Required work
Check every line of the data and copy the ones where "slope" appears.
↓↓↓
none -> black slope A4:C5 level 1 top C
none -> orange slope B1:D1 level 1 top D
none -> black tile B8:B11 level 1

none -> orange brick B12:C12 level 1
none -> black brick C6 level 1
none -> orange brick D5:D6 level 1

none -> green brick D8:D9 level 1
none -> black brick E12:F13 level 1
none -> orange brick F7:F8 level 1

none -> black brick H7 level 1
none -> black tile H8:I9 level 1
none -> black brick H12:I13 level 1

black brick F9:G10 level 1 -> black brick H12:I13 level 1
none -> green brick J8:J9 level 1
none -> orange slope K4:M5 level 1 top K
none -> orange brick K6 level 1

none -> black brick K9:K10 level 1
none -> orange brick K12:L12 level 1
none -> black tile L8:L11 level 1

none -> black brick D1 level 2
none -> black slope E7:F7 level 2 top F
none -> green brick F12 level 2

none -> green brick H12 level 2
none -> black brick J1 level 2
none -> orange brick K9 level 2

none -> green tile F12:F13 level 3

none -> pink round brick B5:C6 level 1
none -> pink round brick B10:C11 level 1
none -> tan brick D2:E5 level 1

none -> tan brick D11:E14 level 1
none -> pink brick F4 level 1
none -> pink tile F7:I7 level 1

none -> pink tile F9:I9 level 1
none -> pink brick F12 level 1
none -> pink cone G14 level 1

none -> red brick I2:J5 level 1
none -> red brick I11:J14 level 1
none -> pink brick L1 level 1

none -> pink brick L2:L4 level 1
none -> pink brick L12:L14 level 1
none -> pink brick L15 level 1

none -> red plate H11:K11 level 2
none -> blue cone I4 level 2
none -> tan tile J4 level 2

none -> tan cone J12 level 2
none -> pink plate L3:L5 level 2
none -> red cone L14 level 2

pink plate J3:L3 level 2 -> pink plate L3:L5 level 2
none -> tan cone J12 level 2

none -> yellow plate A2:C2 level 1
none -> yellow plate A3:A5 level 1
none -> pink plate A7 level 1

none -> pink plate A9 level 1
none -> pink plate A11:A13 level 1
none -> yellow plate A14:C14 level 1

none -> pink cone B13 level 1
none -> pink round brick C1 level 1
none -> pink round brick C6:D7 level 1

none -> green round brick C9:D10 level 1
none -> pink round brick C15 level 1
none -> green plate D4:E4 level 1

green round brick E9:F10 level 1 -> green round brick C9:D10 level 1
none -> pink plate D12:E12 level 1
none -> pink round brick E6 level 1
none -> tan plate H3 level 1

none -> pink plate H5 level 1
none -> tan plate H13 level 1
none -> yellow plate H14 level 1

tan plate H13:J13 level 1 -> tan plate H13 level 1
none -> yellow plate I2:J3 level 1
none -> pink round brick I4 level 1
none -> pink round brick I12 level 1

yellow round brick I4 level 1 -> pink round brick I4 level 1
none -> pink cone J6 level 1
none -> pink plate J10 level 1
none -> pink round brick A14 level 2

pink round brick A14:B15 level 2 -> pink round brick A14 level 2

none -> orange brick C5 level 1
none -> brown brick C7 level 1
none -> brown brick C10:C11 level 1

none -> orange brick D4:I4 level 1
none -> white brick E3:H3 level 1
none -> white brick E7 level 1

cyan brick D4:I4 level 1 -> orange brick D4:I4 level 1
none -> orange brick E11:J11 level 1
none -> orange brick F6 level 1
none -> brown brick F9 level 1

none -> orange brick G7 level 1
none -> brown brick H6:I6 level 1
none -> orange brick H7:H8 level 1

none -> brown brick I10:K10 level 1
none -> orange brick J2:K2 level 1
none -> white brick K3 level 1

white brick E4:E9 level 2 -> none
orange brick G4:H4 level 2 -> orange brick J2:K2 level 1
↑↑↑
Finished exercise
none -> black slope A4:C5 level 1 top C
none -> orange slope B1:D1 level 1 top D
none -> orange slope K4:M5 level 1 top K
none -> black slope E7:F7 level 2 top F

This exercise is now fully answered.